» **Task description**
Output every record word for word, minus the pictures.

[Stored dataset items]
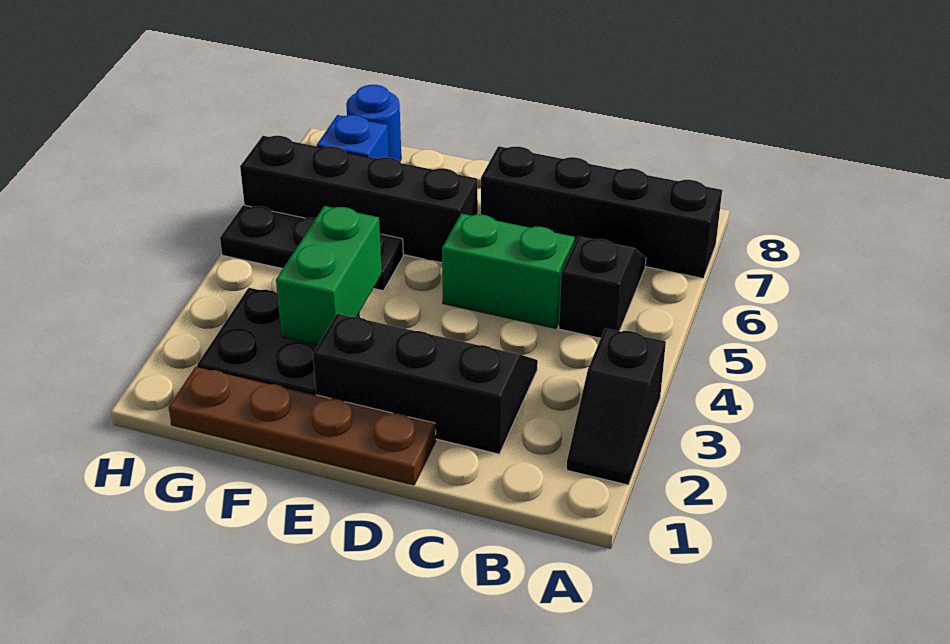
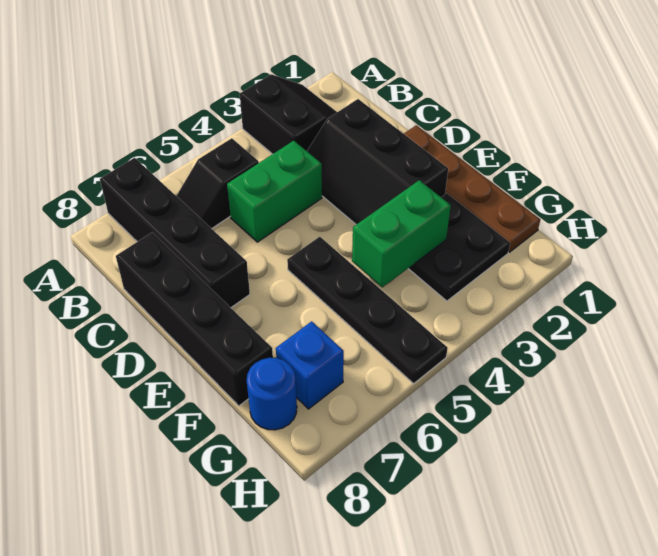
black slope A2:A3 level 1 top 3 -> black slope A2:B3 level 1 top 3
green brick C5:D5 level 1 -> green brick C4:C5 level 1
black brick E6:H6 level 1 -> black brick C8:F8 level 1
black plate F5:H5 level 1 -> black plate E5:H5 level 1

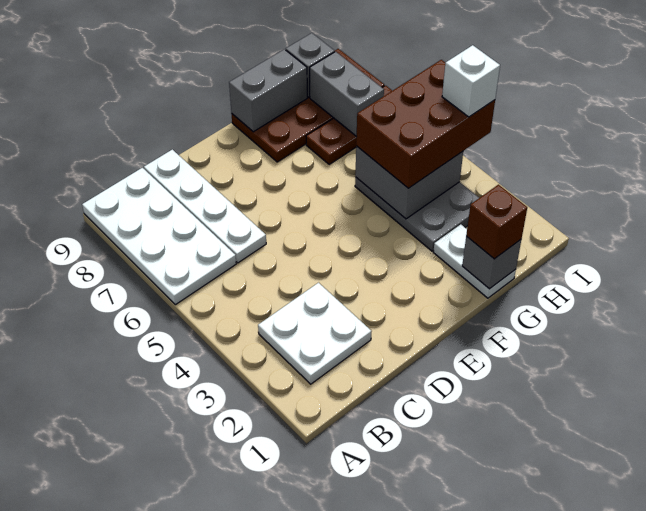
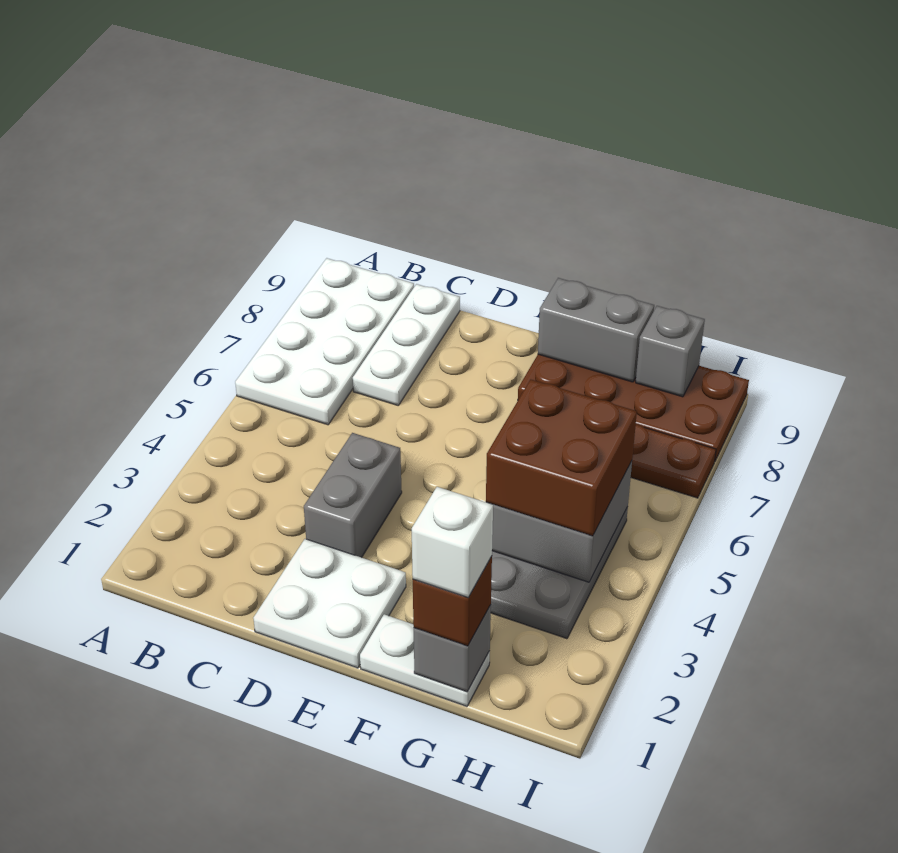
white plate B2:C3 level 1 -> white plate D1:E2 level 1
white plate C6:C9 level 1 -> white plate C7:C9 level 1
white plate G1:G2 level 1 -> white plate F1:G1 level 1
brown brick G4:I5 level 3 -> brown brick G4:H5 level 3
grey brick H7:H8 level 2 -> grey brick D3:D4 level 1
white brick I4 level 4 -> white brick G1 level 4

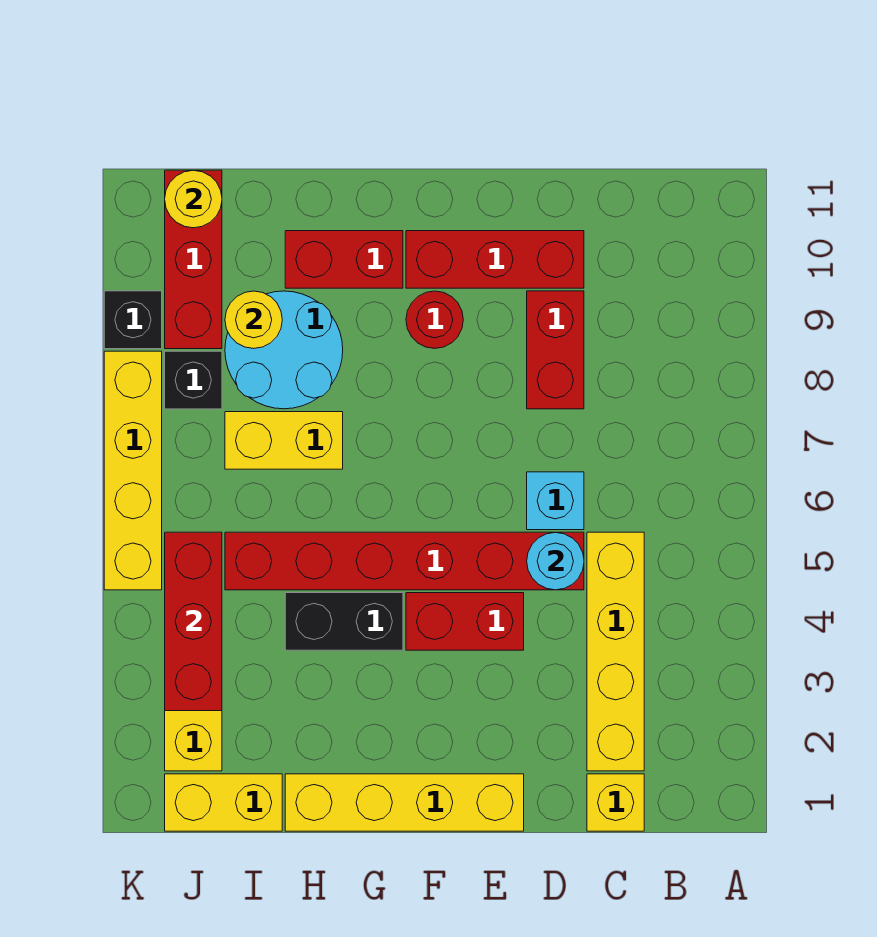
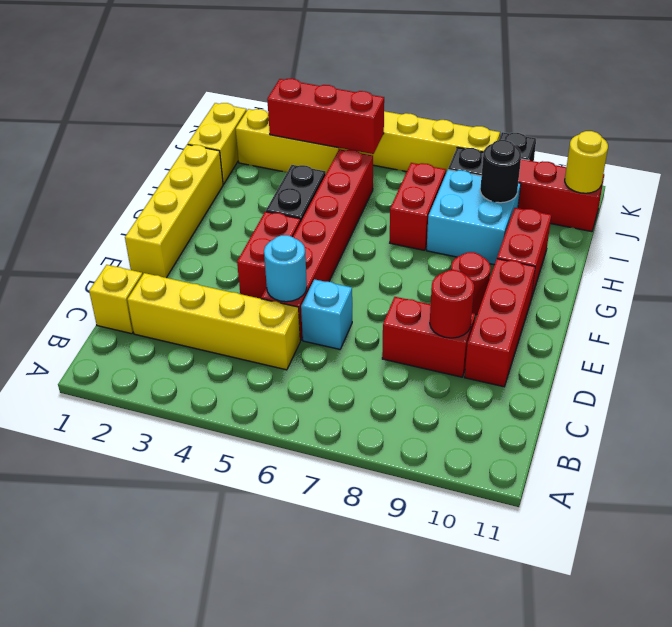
none -> red round brick D9 level 2
yellow brick H7:I7 level 1 -> red brick H7:I7 level 1
cyan round brick H8:I9 level 1 -> cyan brick H8:I9 level 1
yellow round brick I9 level 2 -> black round brick I9 level 2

» **Result for this task**
black slope A2:A3 level 1 top 3 -> black slope A2:B3 level 1 top 3
green brick C5:D5 level 1 -> green brick C4:C5 level 1
black brick E6:H6 level 1 -> black brick C8:F8 level 1
black plate F5:H5 level 1 -> black plate E5:H5 level 1

white plate B2:C3 level 1 -> white plate D1:E2 level 1
white plate C6:C9 level 1 -> white plate C7:C9 level 1
white plate G1:G2 level 1 -> white plate F1:G1 level 1
brown brick G4:I5 level 3 -> brown brick G4:H5 level 3
grey brick H7:H8 level 2 -> grey brick D3:D4 level 1
white brick I4 level 4 -> white brick G1 level 4

none -> red round brick D9 level 2
yellow brick H7:I7 level 1 -> red brick H7:I7 level 1
cyan round brick H8:I9 level 1 -> cyan brick H8:I9 level 1
yellow round brick I9 level 2 -> black round brick I9 level 2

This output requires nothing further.